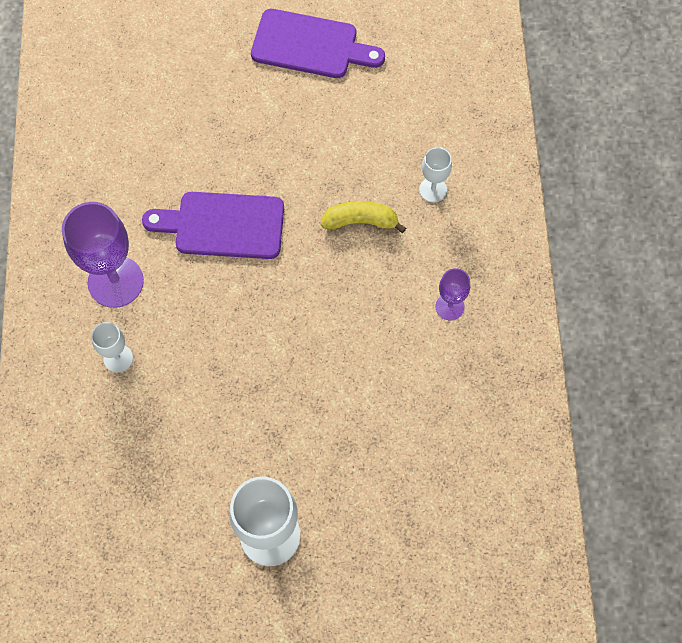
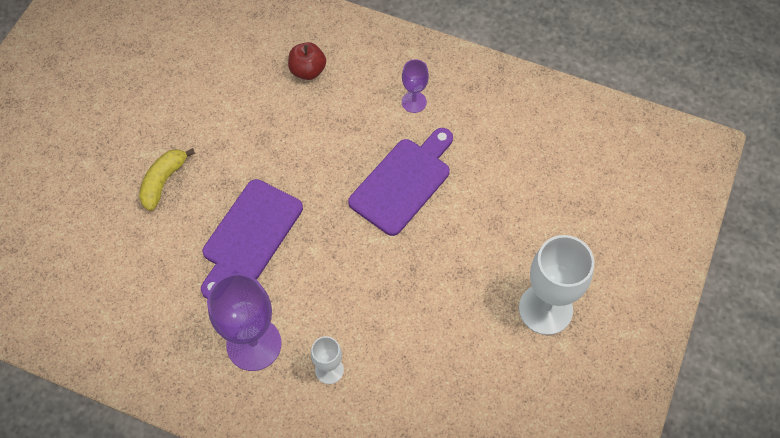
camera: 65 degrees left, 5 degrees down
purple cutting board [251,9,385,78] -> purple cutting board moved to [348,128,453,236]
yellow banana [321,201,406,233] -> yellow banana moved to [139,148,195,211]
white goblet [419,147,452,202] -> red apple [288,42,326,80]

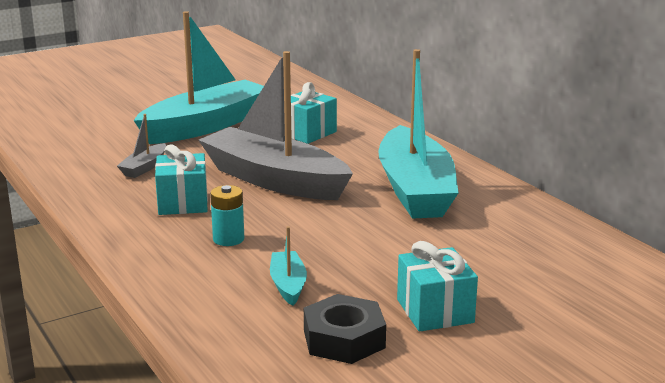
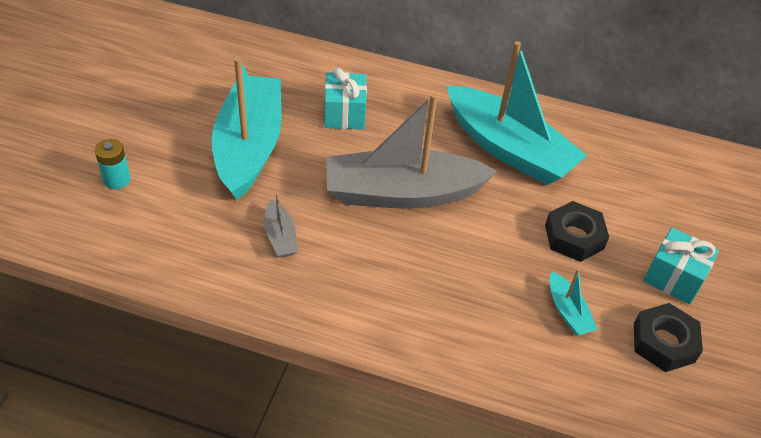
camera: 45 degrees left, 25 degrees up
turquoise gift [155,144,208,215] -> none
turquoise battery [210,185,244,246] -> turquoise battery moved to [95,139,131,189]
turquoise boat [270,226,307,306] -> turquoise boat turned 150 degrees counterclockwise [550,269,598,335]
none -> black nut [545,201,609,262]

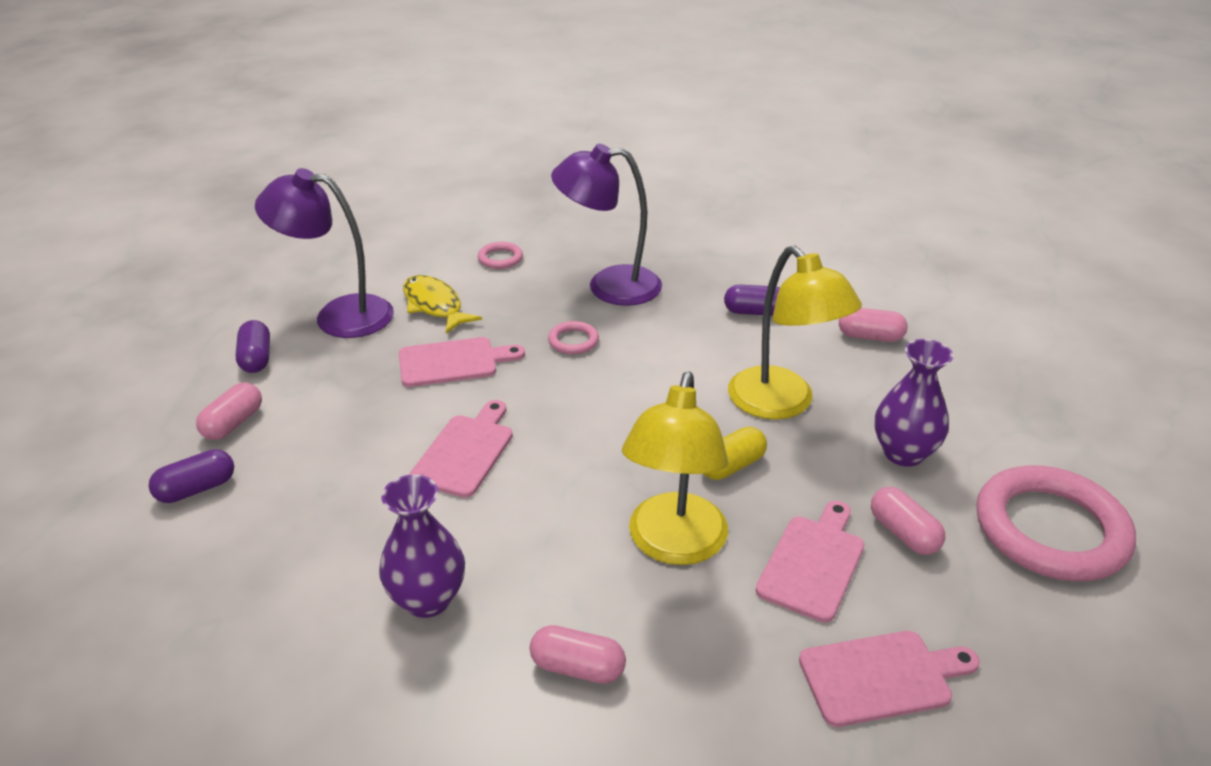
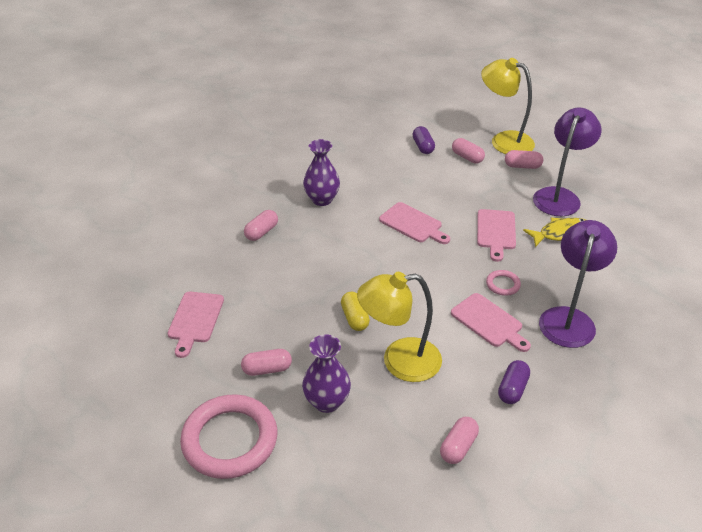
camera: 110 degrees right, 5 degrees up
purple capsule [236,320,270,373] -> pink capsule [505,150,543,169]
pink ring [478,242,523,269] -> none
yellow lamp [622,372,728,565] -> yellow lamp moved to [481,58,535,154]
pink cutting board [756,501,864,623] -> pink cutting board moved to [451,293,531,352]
+ + + + +
Return each entry exactly as it stands above, apart from any images.

→ **Exercise solution**
camera: 65 degrees left, 5 degrees down
purple cutting board [251,9,385,78] -> purple cutting board moved to [348,128,453,236]
yellow banana [321,201,406,233] -> yellow banana moved to [139,148,195,211]
white goblet [419,147,452,202] -> red apple [288,42,326,80]

camera: 45 degrees left, 25 degrees up
turquoise gift [155,144,208,215] -> none
turquoise battery [210,185,244,246] -> turquoise battery moved to [95,139,131,189]
turquoise boat [270,226,307,306] -> turquoise boat turned 150 degrees counterclockwise [550,269,598,335]
none -> black nut [545,201,609,262]

camera: 110 degrees right, 5 degrees up
purple capsule [236,320,270,373] -> pink capsule [505,150,543,169]
pink ring [478,242,523,269] -> none
yellow lamp [622,372,728,565] -> yellow lamp moved to [481,58,535,154]
pink cutting board [756,501,864,623] -> pink cutting board moved to [451,293,531,352]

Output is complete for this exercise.